About this exercise:
Please copy the rows word for word, starting at the line that contains "Is black gravel" and ending at the line that contains "At what (x,y)", with both of those lines included.

Data:

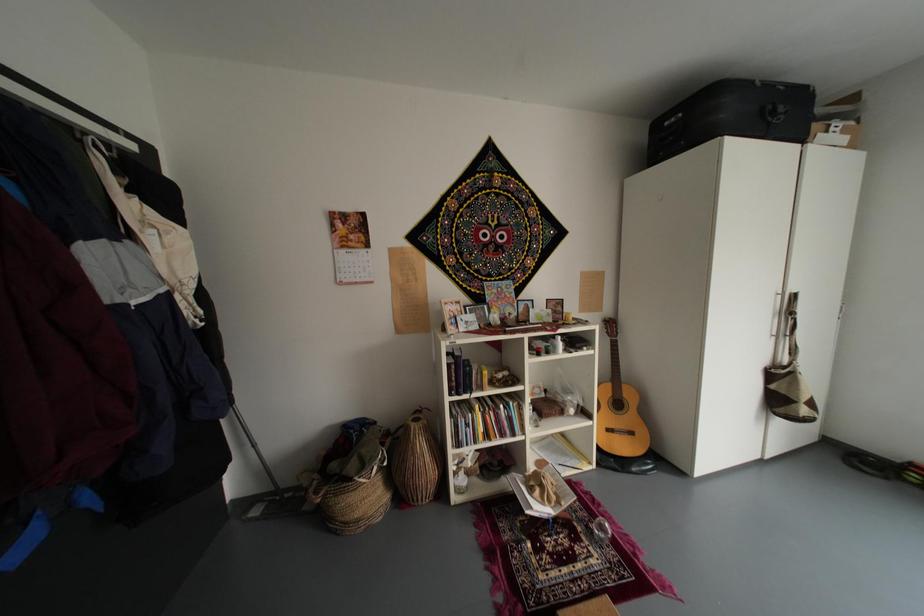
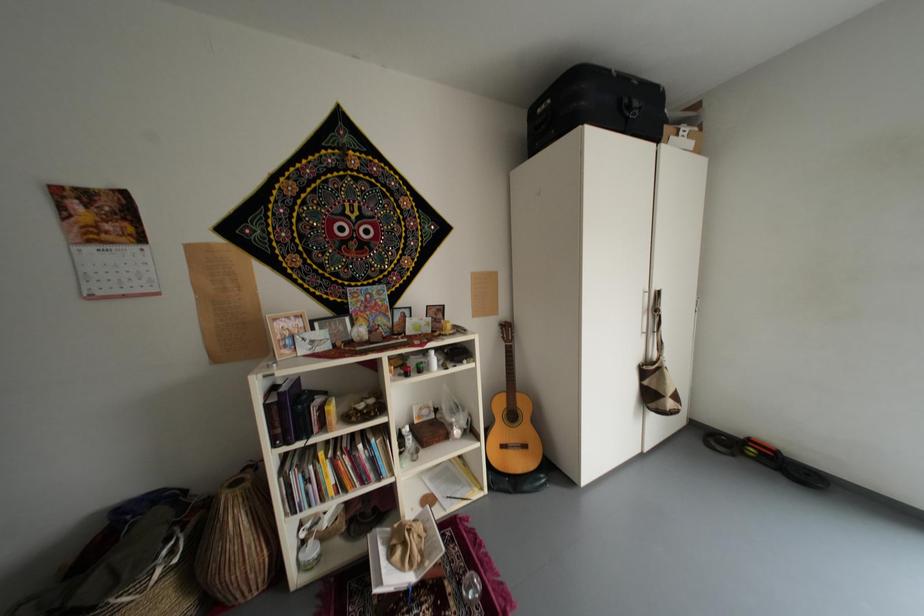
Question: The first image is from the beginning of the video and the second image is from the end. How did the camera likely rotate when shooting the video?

--

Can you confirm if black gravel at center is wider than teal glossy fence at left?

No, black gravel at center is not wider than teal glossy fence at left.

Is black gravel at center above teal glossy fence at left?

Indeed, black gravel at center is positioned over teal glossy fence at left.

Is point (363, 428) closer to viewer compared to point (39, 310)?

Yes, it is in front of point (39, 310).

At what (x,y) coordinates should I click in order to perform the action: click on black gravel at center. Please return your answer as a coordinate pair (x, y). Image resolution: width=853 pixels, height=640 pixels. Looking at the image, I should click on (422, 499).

Answer box:
Is black gravel at center above teal glossy fence at left?

Indeed, black gravel at center is positioned over teal glossy fence at left.

Is point (363, 428) closer to viewer compared to point (39, 310)?

Yes, it is in front of point (39, 310).

At what (x,y) coordinates should I click in order to perform the action: click on black gravel at center. Please return your answer as a coordinate pair (x, y). Image resolution: width=853 pixels, height=640 pixels. Looking at the image, I should click on (422, 499).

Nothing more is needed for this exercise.